PROBLEM STATEMENT: Which lines run from the start of the data below to the line containing "V2: AC 24V (AGND, N_17) -> AC 1V (AGND, N_17)"? Set them down exactly, with none added.

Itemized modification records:
= = = =
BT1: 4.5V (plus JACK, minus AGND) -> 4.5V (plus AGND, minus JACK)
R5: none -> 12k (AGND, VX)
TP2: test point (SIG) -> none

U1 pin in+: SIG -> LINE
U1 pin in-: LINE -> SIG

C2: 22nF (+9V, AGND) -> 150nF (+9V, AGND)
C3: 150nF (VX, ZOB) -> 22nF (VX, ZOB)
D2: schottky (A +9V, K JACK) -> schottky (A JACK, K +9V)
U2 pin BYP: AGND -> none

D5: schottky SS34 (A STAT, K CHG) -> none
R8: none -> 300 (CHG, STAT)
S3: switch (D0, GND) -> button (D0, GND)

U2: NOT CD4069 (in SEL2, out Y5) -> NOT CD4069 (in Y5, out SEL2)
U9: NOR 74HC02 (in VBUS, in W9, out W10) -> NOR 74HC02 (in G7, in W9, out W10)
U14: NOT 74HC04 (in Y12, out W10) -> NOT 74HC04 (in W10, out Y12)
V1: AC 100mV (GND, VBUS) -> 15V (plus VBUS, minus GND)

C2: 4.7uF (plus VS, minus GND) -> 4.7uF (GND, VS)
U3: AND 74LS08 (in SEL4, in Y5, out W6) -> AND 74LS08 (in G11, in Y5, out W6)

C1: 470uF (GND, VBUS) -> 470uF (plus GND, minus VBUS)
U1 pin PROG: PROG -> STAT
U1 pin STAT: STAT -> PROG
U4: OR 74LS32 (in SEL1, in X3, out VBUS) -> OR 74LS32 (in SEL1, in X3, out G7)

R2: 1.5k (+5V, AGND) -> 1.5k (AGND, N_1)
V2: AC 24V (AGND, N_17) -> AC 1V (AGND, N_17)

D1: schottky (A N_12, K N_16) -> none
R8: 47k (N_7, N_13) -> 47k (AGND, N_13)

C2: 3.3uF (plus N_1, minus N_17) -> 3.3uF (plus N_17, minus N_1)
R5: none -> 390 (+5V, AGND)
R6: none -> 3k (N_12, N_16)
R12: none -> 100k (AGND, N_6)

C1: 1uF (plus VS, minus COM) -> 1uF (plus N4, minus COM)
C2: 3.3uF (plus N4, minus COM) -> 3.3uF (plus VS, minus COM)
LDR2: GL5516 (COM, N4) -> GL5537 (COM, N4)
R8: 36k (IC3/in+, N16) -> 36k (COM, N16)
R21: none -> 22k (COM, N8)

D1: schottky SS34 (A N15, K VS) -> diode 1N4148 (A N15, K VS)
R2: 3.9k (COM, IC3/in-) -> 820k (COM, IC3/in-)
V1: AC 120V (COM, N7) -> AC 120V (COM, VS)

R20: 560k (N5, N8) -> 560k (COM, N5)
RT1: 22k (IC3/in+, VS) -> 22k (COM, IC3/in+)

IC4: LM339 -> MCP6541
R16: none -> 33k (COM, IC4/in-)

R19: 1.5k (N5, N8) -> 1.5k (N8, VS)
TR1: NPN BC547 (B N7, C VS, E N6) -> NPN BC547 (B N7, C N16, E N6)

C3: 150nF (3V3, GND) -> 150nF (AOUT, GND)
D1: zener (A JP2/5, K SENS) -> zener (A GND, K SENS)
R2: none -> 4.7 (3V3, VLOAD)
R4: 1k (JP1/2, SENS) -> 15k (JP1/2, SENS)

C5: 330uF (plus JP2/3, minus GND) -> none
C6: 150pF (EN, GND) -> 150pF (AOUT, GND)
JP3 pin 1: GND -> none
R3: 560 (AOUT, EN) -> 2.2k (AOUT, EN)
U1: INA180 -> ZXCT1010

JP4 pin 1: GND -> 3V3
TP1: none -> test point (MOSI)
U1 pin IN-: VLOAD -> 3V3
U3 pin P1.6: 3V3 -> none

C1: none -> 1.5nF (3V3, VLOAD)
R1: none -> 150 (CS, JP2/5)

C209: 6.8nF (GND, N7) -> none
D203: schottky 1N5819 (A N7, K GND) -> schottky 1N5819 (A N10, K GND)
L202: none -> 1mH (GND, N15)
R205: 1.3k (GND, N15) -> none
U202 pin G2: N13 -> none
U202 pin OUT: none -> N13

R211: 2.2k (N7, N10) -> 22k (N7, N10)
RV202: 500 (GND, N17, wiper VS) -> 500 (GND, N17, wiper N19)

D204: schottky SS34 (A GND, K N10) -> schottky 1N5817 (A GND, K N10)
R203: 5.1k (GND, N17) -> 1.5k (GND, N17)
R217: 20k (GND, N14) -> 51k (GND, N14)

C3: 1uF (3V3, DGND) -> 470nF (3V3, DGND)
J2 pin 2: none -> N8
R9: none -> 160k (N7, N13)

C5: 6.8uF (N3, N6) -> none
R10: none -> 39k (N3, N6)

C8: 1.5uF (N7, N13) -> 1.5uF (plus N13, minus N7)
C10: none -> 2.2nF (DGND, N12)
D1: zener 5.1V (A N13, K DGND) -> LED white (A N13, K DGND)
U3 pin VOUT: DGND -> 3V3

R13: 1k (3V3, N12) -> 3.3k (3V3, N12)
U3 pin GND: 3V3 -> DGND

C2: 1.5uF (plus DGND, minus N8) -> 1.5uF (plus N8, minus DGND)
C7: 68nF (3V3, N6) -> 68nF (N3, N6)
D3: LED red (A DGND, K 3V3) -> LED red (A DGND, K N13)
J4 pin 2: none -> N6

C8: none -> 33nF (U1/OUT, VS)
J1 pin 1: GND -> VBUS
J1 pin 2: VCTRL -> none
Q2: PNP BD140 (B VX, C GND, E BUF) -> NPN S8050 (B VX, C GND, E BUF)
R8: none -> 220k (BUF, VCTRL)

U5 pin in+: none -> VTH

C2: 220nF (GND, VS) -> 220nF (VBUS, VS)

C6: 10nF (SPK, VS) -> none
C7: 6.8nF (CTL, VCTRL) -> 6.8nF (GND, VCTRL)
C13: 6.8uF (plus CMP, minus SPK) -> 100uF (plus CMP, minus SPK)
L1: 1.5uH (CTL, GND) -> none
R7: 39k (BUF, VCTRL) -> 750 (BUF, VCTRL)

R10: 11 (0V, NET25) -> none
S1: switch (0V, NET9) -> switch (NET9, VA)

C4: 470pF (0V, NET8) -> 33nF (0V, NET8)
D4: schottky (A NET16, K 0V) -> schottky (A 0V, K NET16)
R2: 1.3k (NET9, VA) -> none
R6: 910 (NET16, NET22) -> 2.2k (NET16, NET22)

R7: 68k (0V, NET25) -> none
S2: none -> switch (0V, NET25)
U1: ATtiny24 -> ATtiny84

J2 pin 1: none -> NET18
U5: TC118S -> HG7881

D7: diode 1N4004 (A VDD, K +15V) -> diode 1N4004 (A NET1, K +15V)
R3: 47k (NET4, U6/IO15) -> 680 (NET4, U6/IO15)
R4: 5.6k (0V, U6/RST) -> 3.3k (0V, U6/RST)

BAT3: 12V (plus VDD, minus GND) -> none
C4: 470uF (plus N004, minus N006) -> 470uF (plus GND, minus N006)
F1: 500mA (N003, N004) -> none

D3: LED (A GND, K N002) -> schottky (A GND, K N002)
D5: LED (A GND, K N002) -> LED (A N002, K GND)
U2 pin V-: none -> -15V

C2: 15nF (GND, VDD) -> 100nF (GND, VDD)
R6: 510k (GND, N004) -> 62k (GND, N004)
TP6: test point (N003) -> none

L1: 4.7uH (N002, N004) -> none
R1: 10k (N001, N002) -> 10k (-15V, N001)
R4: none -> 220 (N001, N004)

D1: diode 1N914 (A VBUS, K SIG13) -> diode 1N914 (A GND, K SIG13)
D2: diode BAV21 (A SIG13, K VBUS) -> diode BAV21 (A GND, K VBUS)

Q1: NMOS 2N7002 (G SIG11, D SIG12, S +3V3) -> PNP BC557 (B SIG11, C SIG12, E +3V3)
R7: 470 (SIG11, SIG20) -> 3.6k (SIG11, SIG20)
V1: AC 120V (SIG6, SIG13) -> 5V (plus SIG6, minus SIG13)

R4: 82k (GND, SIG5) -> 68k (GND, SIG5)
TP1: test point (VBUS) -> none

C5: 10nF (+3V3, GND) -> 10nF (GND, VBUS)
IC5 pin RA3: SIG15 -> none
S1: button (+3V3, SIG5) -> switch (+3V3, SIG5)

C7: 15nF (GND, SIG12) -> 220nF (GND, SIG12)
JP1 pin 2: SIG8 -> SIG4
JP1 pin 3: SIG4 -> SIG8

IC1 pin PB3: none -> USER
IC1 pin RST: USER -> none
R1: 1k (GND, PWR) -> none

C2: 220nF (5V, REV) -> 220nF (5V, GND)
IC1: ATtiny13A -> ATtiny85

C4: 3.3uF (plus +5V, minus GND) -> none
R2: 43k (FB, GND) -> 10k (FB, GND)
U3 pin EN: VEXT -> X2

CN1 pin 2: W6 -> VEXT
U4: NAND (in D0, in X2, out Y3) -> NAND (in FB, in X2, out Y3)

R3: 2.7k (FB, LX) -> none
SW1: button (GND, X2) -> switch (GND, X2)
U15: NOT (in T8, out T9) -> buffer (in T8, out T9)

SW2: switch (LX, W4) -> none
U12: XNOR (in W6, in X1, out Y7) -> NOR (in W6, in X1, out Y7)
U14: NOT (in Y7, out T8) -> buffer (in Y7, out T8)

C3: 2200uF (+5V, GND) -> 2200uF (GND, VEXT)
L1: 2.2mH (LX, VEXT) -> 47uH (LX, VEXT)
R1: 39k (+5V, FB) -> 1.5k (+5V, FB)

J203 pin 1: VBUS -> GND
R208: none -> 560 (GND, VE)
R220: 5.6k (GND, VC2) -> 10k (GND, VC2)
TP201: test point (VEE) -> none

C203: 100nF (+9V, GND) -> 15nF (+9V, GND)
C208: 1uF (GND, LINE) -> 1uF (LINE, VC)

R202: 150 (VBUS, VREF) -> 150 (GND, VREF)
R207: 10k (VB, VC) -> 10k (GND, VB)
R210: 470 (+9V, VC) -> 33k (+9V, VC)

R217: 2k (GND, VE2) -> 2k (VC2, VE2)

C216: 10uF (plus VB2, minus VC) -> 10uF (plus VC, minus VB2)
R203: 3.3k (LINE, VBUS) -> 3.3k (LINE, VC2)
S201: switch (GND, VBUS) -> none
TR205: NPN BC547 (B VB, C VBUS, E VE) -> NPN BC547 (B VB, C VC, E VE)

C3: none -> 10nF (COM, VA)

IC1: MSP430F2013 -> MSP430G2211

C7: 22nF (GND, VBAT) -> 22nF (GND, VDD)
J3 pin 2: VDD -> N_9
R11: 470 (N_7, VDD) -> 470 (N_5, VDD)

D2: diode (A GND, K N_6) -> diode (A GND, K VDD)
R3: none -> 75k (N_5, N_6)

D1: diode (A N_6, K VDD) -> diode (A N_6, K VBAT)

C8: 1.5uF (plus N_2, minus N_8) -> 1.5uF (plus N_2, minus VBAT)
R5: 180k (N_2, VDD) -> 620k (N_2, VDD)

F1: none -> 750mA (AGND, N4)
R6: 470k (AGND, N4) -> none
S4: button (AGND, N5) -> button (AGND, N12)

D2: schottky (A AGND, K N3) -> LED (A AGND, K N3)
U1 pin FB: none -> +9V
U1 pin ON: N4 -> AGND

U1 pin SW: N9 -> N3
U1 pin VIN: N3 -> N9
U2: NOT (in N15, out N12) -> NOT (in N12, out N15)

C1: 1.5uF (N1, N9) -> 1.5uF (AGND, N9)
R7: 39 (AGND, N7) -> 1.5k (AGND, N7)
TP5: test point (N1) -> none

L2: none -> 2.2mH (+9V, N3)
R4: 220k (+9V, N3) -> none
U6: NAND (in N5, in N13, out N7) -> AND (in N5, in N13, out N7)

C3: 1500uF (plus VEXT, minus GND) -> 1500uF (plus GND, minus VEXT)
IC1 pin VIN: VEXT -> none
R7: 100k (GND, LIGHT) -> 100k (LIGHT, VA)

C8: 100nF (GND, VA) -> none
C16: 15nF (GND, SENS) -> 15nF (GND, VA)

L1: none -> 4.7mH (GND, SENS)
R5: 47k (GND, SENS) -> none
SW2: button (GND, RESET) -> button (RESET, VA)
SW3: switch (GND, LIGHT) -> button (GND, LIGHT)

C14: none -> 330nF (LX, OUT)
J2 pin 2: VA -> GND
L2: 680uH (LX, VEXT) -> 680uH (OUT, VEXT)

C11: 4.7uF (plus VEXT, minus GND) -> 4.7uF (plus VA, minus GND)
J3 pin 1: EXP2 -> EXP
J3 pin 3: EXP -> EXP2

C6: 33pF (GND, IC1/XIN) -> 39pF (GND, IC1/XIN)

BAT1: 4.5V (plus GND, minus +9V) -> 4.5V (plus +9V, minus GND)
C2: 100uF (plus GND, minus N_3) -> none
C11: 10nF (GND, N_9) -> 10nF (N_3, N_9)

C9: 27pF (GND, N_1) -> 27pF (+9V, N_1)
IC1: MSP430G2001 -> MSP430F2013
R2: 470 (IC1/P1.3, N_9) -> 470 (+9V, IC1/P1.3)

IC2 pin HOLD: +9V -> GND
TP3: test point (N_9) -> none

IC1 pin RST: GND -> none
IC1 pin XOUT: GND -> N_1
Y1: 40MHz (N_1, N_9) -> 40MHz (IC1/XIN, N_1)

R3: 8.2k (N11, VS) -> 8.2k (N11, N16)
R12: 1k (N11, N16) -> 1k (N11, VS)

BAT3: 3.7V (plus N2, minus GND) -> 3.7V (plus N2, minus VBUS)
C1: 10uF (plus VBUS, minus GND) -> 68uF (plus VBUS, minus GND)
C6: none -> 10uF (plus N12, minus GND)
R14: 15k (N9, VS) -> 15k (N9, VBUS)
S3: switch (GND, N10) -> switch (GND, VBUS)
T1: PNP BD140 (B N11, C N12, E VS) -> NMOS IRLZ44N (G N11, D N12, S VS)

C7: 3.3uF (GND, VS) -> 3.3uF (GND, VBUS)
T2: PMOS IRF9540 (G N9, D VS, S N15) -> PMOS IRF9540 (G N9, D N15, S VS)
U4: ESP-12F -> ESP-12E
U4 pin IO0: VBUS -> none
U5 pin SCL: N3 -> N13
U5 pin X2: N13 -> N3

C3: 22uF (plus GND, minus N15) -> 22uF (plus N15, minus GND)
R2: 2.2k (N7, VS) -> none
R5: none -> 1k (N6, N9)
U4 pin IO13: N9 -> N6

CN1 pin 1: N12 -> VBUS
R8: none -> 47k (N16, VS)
= = = =
ANSWER BOX:
BT1: 4.5V (plus JACK, minus AGND) -> 4.5V (plus AGND, minus JACK)
R5: none -> 12k (AGND, VX)
TP2: test point (SIG) -> none

U1 pin in+: SIG -> LINE
U1 pin in-: LINE -> SIG

C2: 22nF (+9V, AGND) -> 150nF (+9V, AGND)
C3: 150nF (VX, ZOB) -> 22nF (VX, ZOB)
D2: schottky (A +9V, K JACK) -> schottky (A JACK, K +9V)
U2 pin BYP: AGND -> none

D5: schottky SS34 (A STAT, K CHG) -> none
R8: none -> 300 (CHG, STAT)
S3: switch (D0, GND) -> button (D0, GND)

U2: NOT CD4069 (in SEL2, out Y5) -> NOT CD4069 (in Y5, out SEL2)
U9: NOR 74HC02 (in VBUS, in W9, out W10) -> NOR 74HC02 (in G7, in W9, out W10)
U14: NOT 74HC04 (in Y12, out W10) -> NOT 74HC04 (in W10, out Y12)
V1: AC 100mV (GND, VBUS) -> 15V (plus VBUS, minus GND)

C2: 4.7uF (plus VS, minus GND) -> 4.7uF (GND, VS)
U3: AND 74LS08 (in SEL4, in Y5, out W6) -> AND 74LS08 (in G11, in Y5, out W6)

C1: 470uF (GND, VBUS) -> 470uF (plus GND, minus VBUS)
U1 pin PROG: PROG -> STAT
U1 pin STAT: STAT -> PROG
U4: OR 74LS32 (in SEL1, in X3, out VBUS) -> OR 74LS32 (in SEL1, in X3, out G7)

R2: 1.5k (+5V, AGND) -> 1.5k (AGND, N_1)
V2: AC 24V (AGND, N_17) -> AC 1V (AGND, N_17)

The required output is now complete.